[Requirement] Within the listing below, determine how many lines hold the word "plus". Give the number with no commentary.

[Supplied data]
==================================================
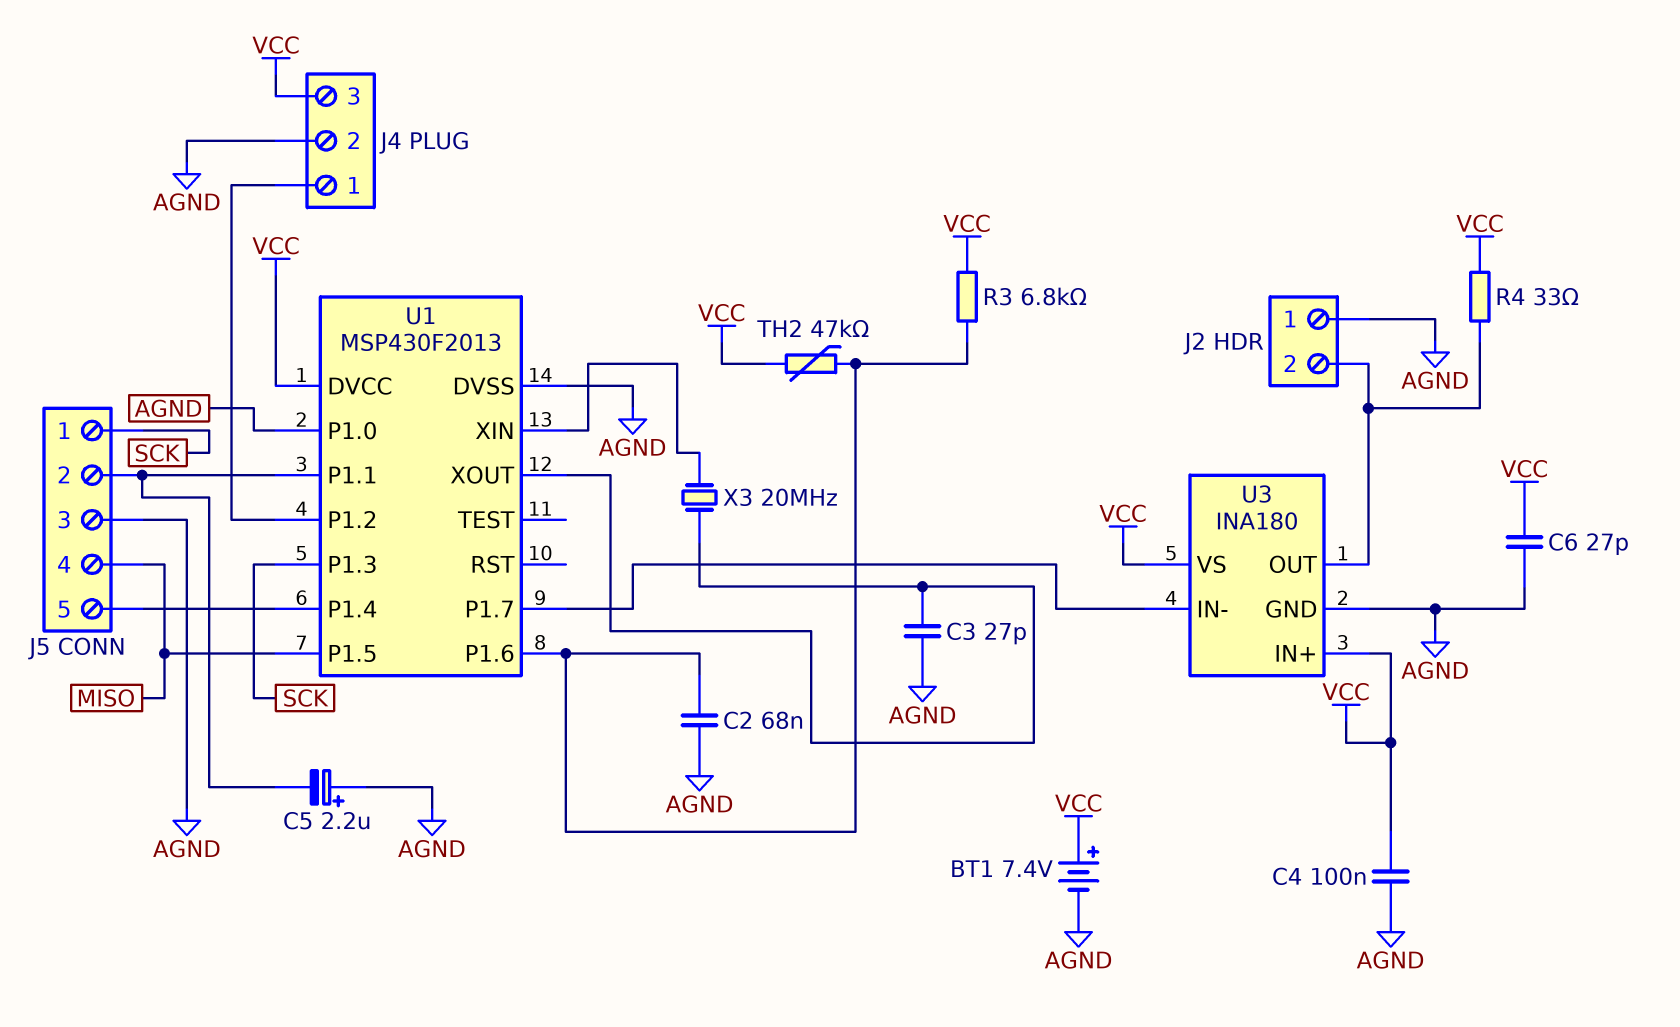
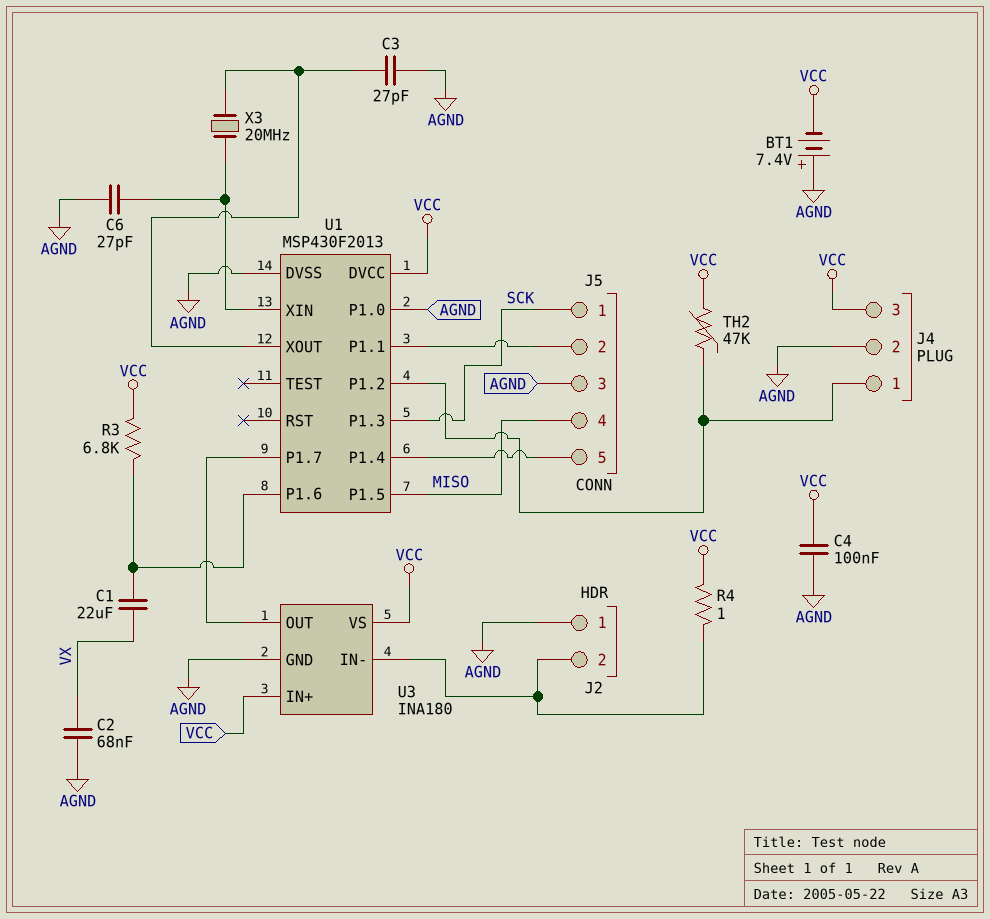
BT1: 7.4V (plus VCC, minus AGND) -> 7.4V (plus AGND, minus VCC)
C1: none -> 22uF (U1/P1.6, VX)
C2: 68nF (AGND, U1/P1.6) -> 68nF (AGND, VX)
C5: 2.2uF (plus AGND, minus J5/2) -> none
C6: 27pF (AGND, VCC) -> 27pF (AGND, U1/XIN)
R4: 33 (J2/2, VCC) -> 1 (J2/2, VCC)
TH2: 47k (U1/P1.6, VCC) -> 47k (J4/1, VCC)
U3 pin IN-: U1/P1.7 -> J2/2
U3 pin OUT: J2/2 -> U1/P1.7

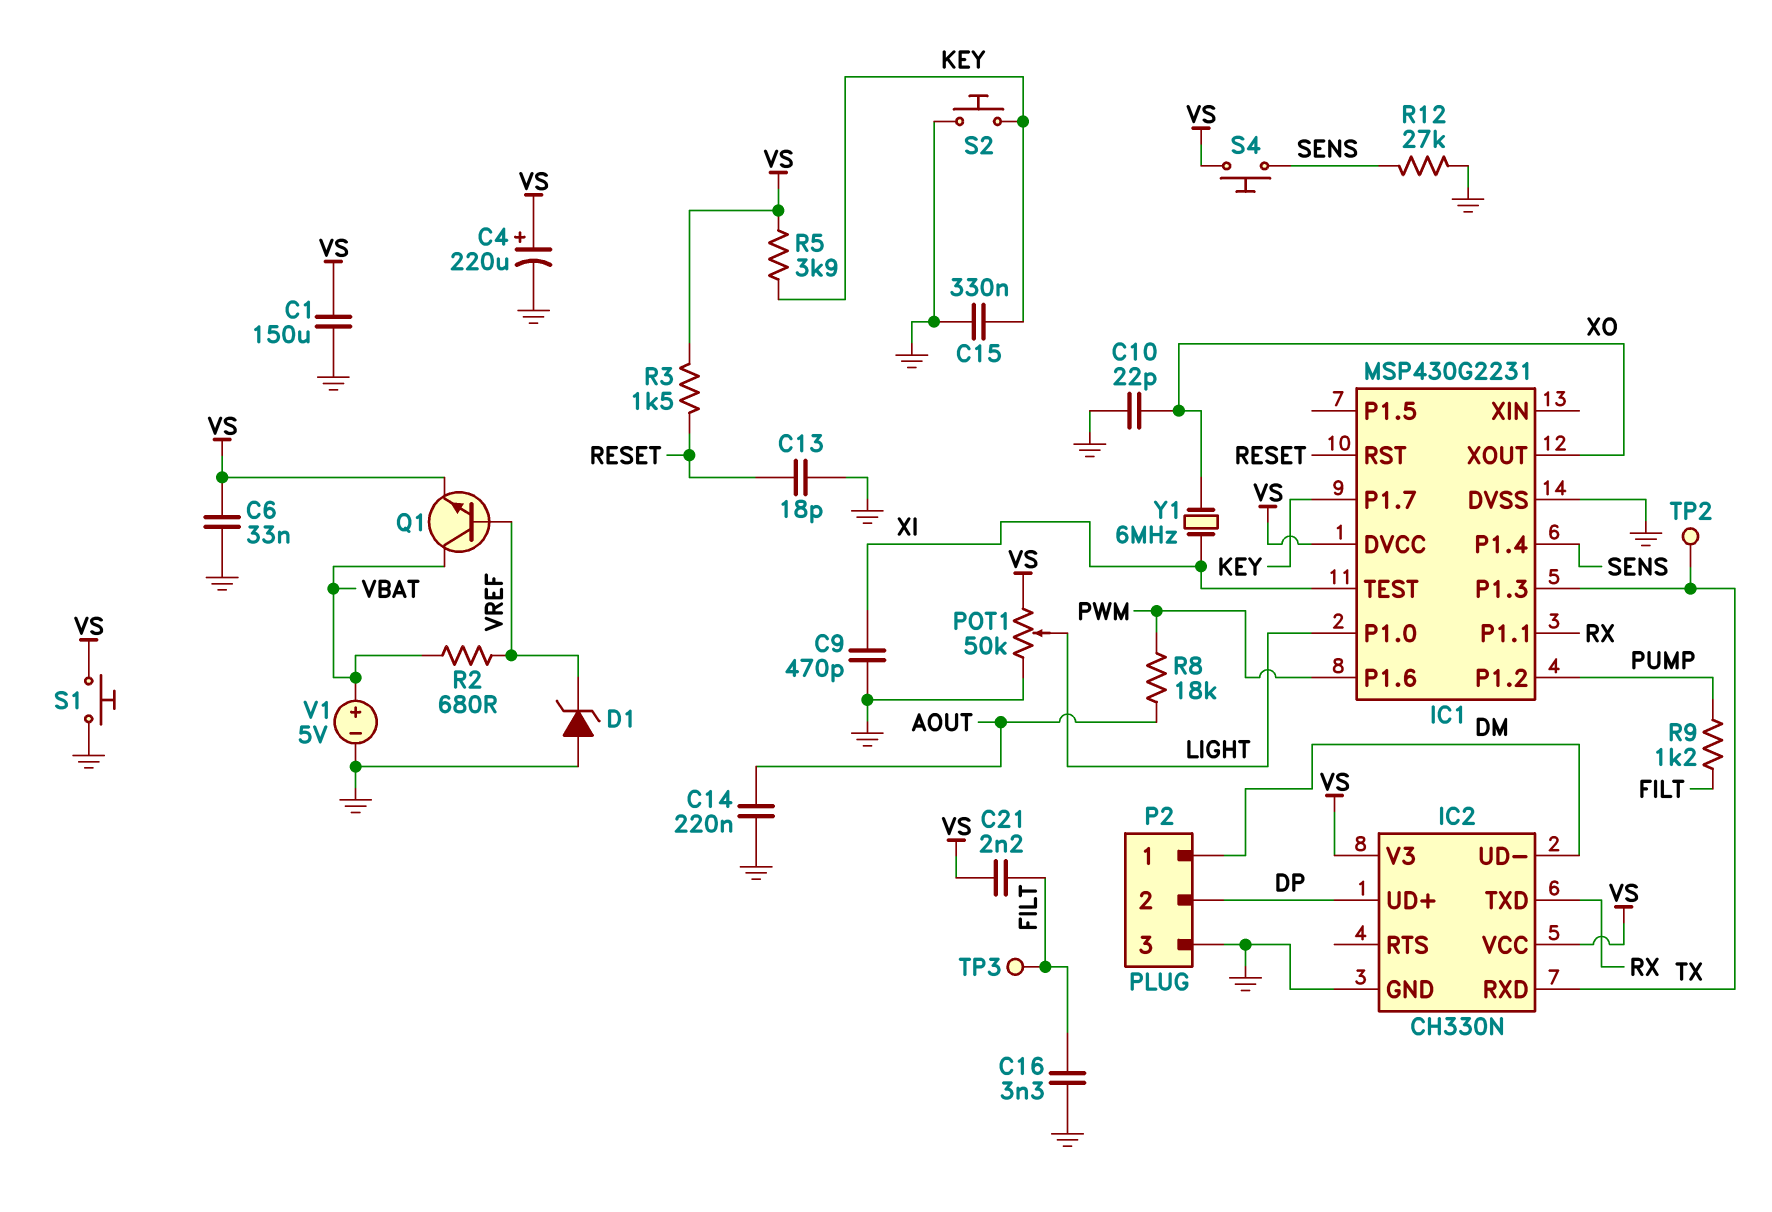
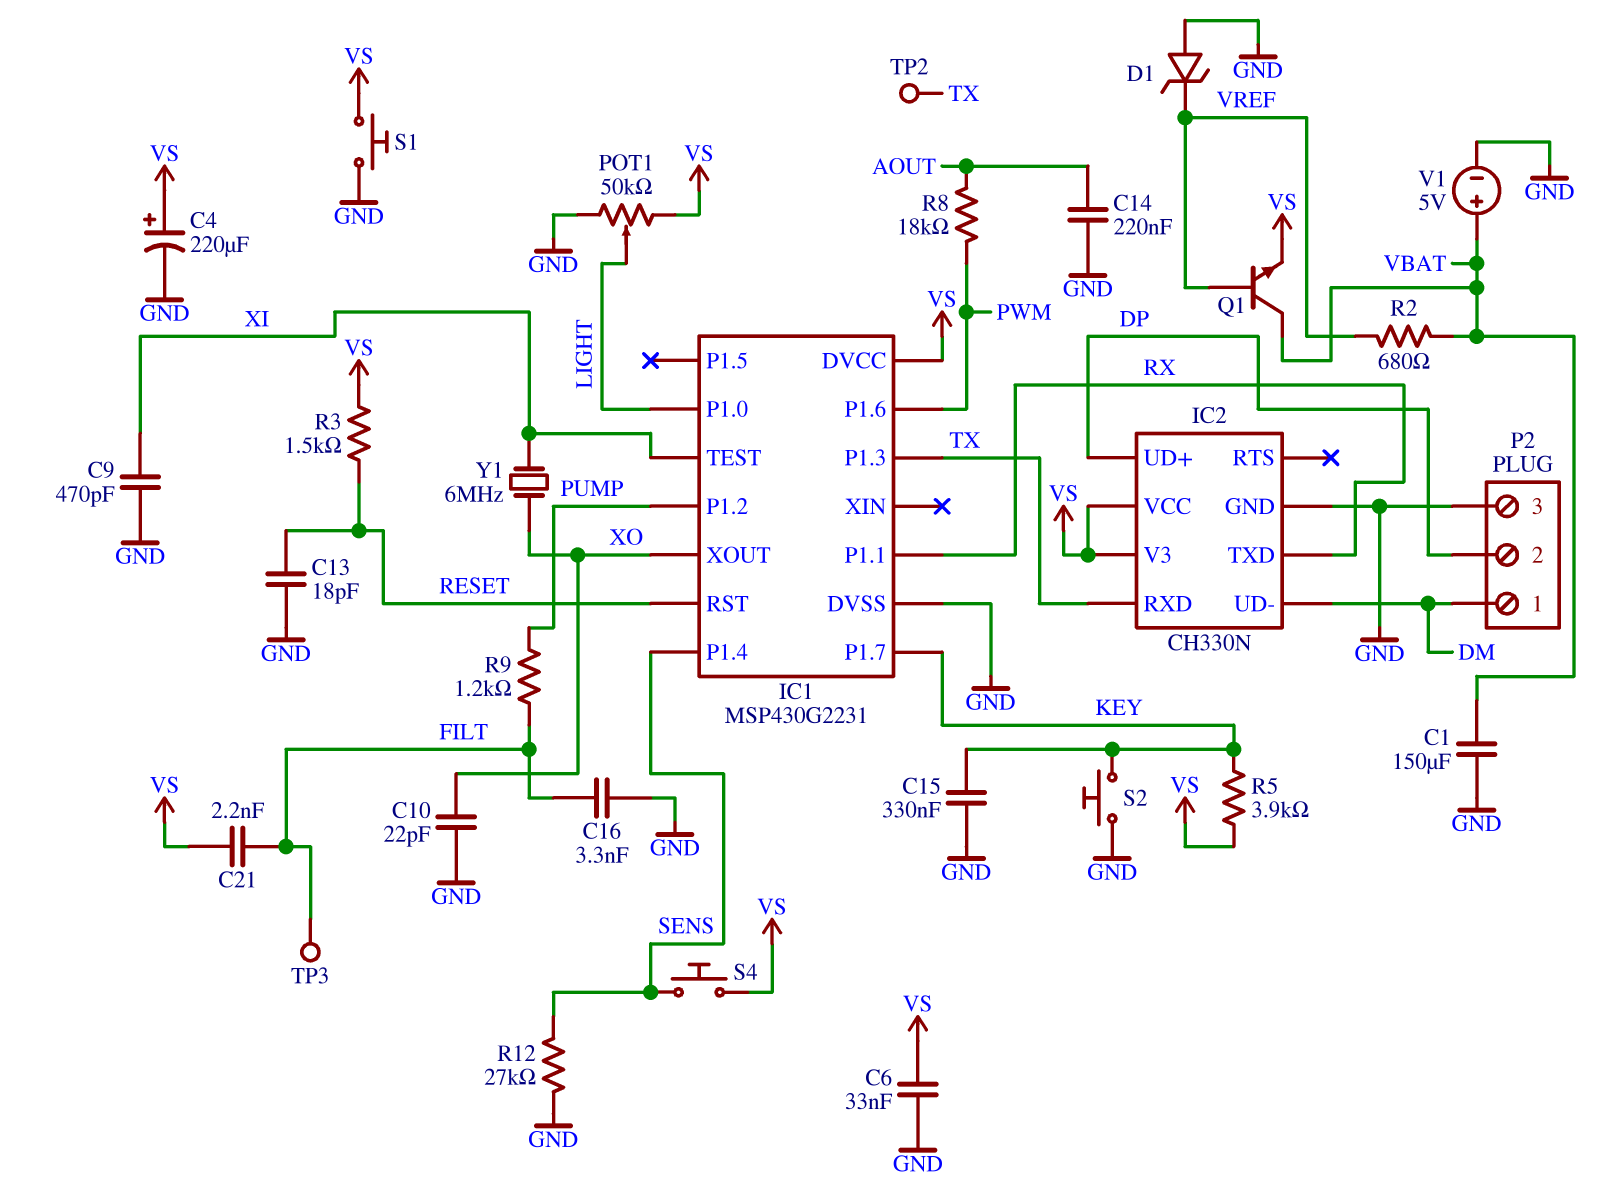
C1: 150uF (GND, VS) -> 150uF (GND, VBAT)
==================================================
[Solution] 2